- **Work task**
All lines from the opening of the data to the line containing "banana in green" must be returned unchanged, and only those lines.
[Opening Given data section]
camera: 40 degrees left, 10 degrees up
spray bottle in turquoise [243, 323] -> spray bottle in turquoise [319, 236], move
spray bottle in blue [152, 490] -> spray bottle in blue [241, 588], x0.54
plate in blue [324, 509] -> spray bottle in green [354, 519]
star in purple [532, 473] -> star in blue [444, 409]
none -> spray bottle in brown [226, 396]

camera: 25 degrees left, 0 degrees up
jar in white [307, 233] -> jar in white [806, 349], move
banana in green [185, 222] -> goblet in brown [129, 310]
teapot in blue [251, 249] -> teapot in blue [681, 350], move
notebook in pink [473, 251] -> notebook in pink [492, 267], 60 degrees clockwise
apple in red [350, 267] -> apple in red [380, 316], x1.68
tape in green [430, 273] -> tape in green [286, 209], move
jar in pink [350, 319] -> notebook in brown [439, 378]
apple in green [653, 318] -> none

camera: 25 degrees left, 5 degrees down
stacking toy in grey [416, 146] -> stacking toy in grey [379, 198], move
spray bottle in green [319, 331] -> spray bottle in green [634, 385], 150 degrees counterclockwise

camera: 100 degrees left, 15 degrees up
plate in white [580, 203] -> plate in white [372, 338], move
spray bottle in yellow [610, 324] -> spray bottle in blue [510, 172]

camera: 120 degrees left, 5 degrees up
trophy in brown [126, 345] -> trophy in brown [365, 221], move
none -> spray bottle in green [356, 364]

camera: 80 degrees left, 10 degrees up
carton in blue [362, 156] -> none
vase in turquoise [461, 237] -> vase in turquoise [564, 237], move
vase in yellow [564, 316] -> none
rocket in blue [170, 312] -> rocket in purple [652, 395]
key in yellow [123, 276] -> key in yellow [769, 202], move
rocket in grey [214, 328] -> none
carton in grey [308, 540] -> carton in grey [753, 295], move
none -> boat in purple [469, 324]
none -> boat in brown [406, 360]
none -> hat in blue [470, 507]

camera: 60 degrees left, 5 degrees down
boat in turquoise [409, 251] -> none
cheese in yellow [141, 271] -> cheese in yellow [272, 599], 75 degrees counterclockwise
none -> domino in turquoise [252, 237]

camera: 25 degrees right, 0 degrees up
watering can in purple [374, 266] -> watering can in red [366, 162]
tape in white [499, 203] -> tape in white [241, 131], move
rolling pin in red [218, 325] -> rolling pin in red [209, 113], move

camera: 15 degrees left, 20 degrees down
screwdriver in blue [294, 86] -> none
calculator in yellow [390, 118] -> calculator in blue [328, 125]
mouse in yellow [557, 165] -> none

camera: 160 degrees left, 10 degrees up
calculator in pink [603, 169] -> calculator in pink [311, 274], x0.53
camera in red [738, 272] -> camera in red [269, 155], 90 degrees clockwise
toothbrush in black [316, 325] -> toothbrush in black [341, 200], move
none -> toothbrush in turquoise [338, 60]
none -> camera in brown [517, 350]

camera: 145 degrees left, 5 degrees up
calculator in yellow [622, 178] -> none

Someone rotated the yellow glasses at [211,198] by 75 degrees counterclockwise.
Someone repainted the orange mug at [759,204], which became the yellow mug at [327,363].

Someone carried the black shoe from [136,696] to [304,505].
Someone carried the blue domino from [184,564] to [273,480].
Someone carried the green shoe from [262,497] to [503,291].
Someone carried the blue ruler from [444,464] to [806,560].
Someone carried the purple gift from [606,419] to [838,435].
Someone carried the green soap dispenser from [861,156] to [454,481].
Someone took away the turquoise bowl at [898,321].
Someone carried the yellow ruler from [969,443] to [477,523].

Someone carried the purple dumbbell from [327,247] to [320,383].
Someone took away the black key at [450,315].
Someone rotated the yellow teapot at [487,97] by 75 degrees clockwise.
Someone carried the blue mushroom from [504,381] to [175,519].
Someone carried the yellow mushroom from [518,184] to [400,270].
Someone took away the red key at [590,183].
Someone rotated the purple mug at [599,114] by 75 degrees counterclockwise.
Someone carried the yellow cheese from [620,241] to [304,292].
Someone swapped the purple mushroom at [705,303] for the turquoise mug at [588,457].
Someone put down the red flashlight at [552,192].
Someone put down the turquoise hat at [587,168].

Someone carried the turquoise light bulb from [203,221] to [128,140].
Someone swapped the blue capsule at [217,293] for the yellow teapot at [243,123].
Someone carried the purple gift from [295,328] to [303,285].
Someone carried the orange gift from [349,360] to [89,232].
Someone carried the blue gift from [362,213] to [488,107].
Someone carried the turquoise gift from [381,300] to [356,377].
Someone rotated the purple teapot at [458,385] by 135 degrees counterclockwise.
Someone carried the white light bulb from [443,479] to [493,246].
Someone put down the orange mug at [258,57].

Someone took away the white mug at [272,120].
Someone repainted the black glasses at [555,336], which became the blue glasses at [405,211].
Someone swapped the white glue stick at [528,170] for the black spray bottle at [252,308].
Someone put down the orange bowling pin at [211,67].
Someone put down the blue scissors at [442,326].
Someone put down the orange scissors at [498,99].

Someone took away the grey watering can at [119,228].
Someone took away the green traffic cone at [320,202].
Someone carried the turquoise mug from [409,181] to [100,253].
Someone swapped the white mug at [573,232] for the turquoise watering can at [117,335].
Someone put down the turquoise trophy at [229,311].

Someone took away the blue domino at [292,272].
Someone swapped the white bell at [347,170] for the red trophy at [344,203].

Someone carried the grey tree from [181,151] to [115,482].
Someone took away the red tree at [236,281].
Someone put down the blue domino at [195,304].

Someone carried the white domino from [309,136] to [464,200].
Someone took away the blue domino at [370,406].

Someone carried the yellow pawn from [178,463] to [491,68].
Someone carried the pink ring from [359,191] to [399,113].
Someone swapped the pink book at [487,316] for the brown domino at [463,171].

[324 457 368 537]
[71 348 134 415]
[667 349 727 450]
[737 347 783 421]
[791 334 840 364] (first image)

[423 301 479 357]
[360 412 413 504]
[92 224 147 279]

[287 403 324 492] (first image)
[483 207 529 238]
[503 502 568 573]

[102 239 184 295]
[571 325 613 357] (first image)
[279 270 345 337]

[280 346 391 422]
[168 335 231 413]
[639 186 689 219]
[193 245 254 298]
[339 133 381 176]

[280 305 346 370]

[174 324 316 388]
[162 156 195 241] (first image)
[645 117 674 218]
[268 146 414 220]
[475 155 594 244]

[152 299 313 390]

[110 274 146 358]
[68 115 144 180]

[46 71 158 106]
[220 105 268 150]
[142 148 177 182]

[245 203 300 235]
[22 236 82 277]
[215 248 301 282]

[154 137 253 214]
[Closing Given data section]
- **Solved problem**
camera: 40 degrees left, 10 degrees up
spray bottle in turquoise [243, 323] -> spray bottle in turquoise [319, 236], move
spray bottle in blue [152, 490] -> spray bottle in blue [241, 588], x0.54
plate in blue [324, 509] -> spray bottle in green [354, 519]
star in purple [532, 473] -> star in blue [444, 409]
none -> spray bottle in brown [226, 396]

camera: 25 degrees left, 0 degrees up
jar in white [307, 233] -> jar in white [806, 349], move
banana in green [185, 222] -> goblet in brown [129, 310]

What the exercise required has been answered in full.